- WHAT NEEDS TO BE DONE:
Copy out exactly the lines beginning with the one that contains "grey duck: 4 -> 2" and ending at the last line of the listing, skipping any pictures.

- PROVIDED INFORMATION:
▼
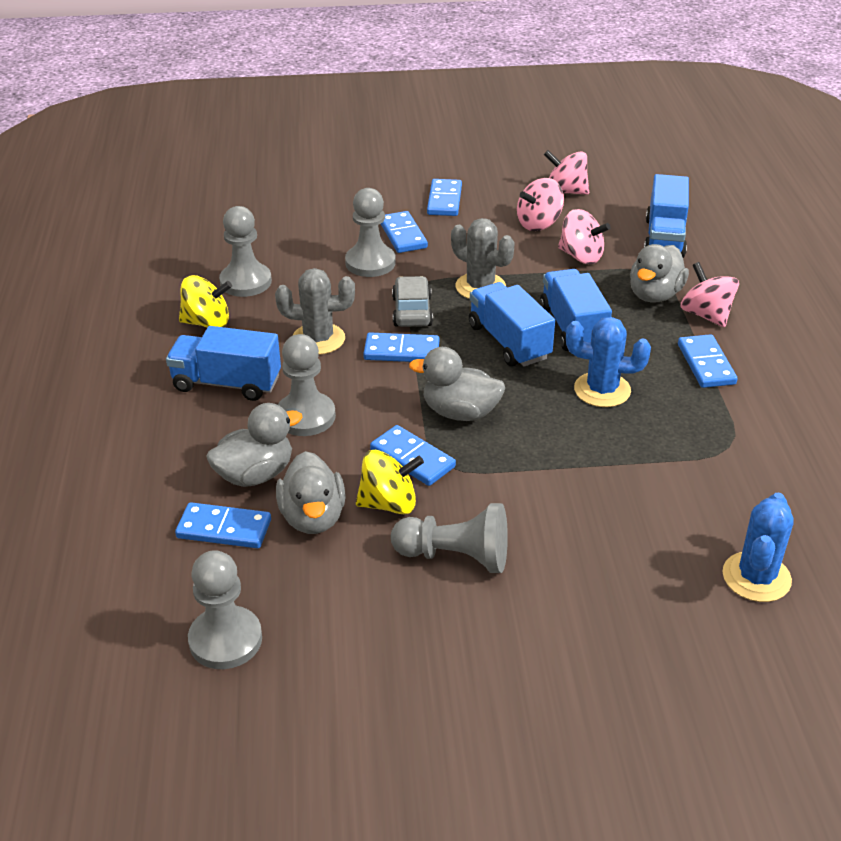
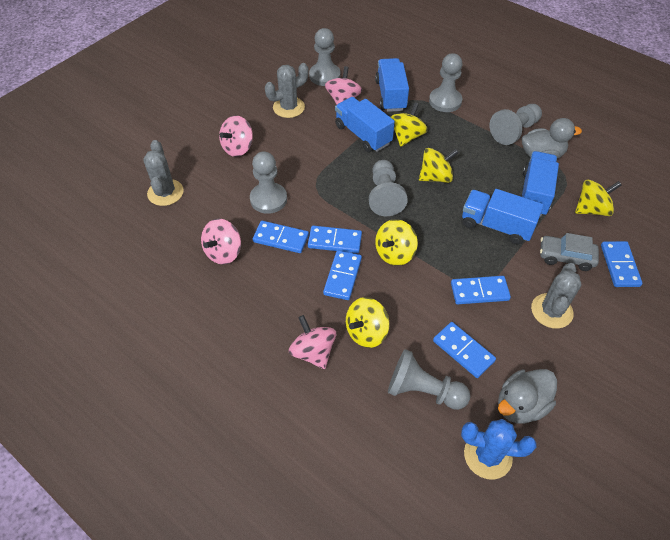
blue cactus: 2 -> 1
grey cactus: 2 -> 3
grey duck: 4 -> 2
grey pawn: 5 -> 6
yellow spinning top: 2 -> 5

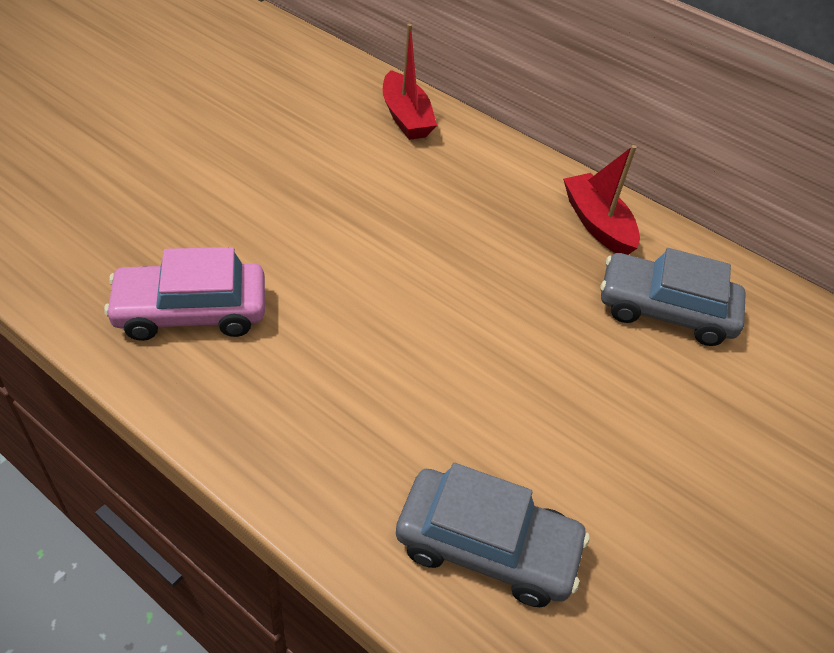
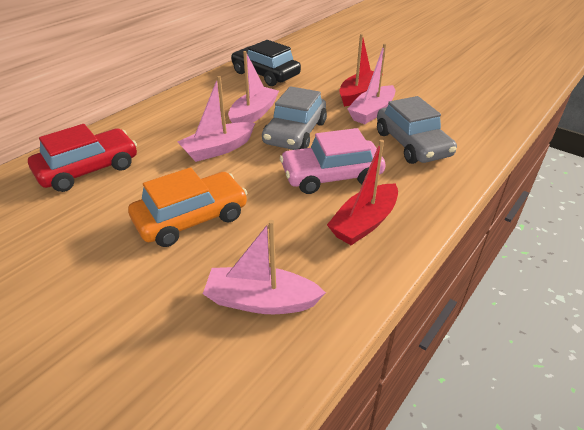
black car: 0 -> 1
orange car: 0 -> 1
pink boat: 0 -> 4
red car: 0 -> 1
▲
- RESPONSE TO THE EXERCISE:
grey duck: 4 -> 2
grey pawn: 5 -> 6
yellow spinning top: 2 -> 5

black car: 0 -> 1
orange car: 0 -> 1
pink boat: 0 -> 4
red car: 0 -> 1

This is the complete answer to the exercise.